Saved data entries
_ _ _ _ _

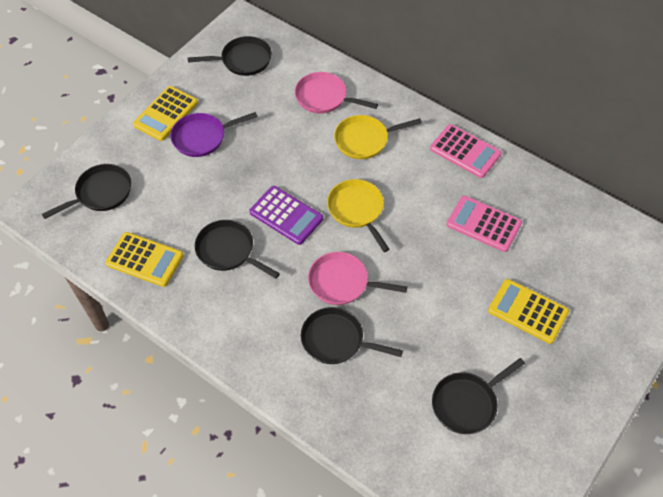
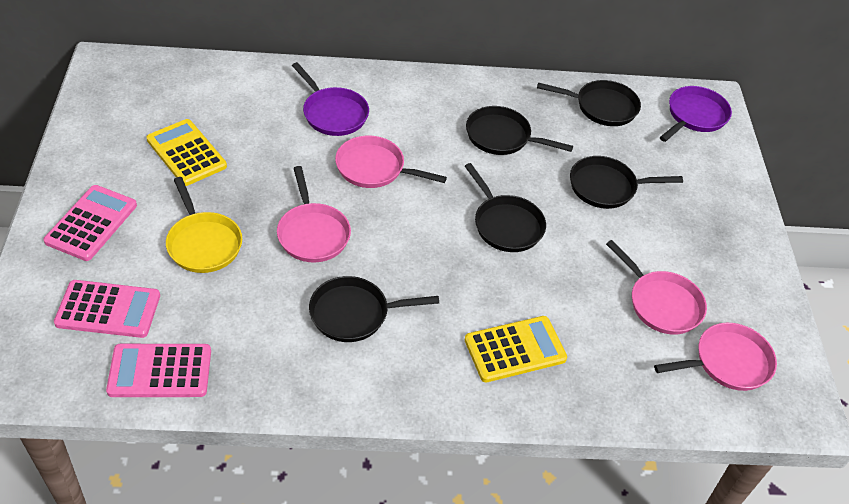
pink calculator: 2 -> 3
pink pan: 2 -> 4
purple calculator: 1 -> 0
purple pan: 1 -> 2
yellow calculator: 3 -> 2
yellow pan: 2 -> 1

_ _ _ _ _

> **Description of the task**
All of the data should be returned word for word, with each picture left out.

> **Completed exercise**
pink calculator: 2 -> 3
pink pan: 2 -> 4
purple calculator: 1 -> 0
purple pan: 1 -> 2
yellow calculator: 3 -> 2
yellow pan: 2 -> 1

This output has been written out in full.